#### Requirement:
Search the material and gather each line with "move" in it.

....

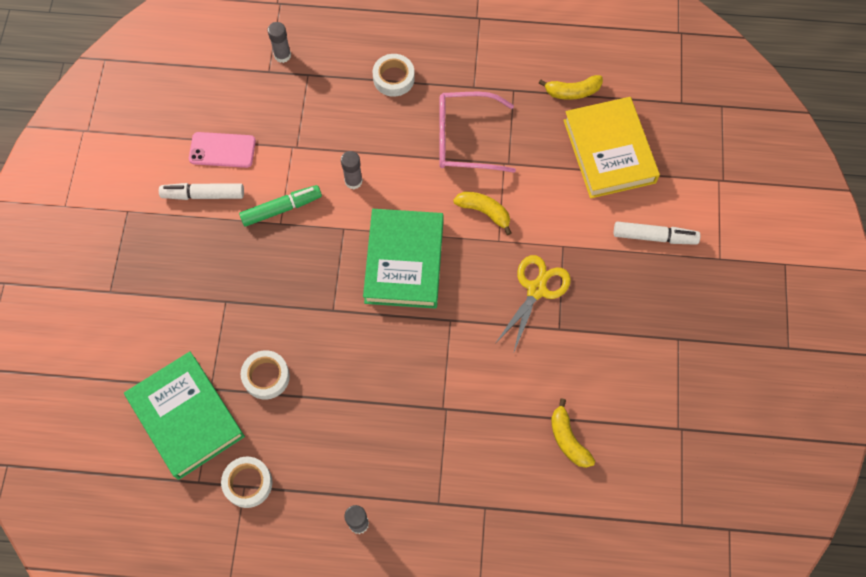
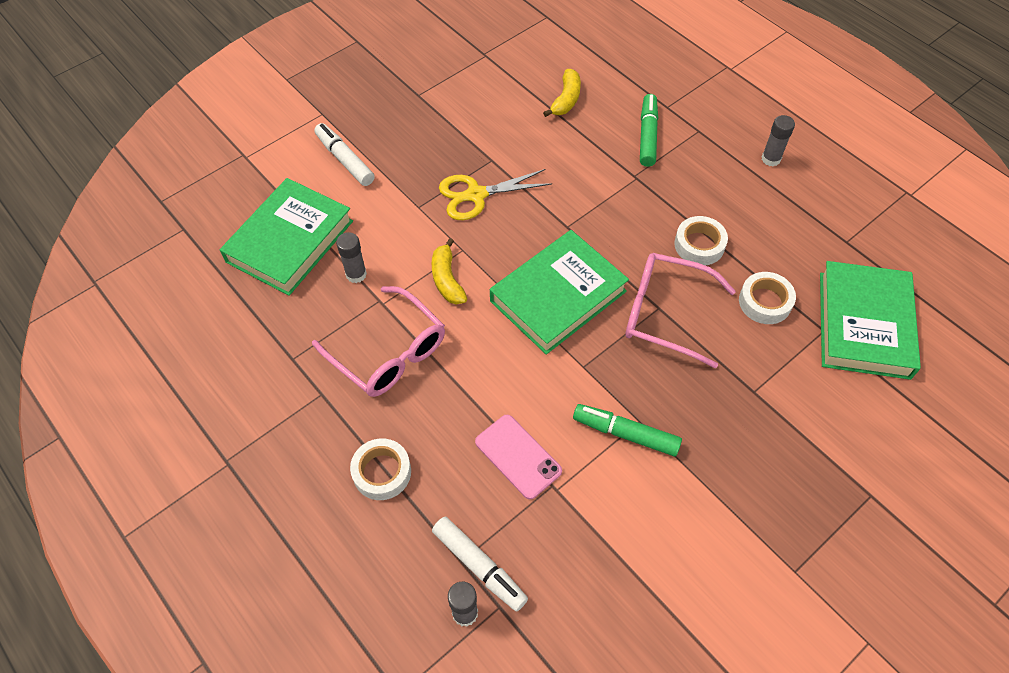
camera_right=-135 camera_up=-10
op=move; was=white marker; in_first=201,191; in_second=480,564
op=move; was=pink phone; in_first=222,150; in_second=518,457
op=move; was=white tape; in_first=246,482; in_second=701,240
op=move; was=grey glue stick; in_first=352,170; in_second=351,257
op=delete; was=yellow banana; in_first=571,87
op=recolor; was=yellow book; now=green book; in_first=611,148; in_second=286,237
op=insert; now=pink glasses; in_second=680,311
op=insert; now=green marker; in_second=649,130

....

#### Solved exercise:
op=move; was=white marker; in_first=201,191; in_second=480,564
op=move; was=pink phone; in_first=222,150; in_second=518,457
op=move; was=white tape; in_first=246,482; in_second=701,240
op=move; was=grey glue stick; in_first=352,170; in_second=351,257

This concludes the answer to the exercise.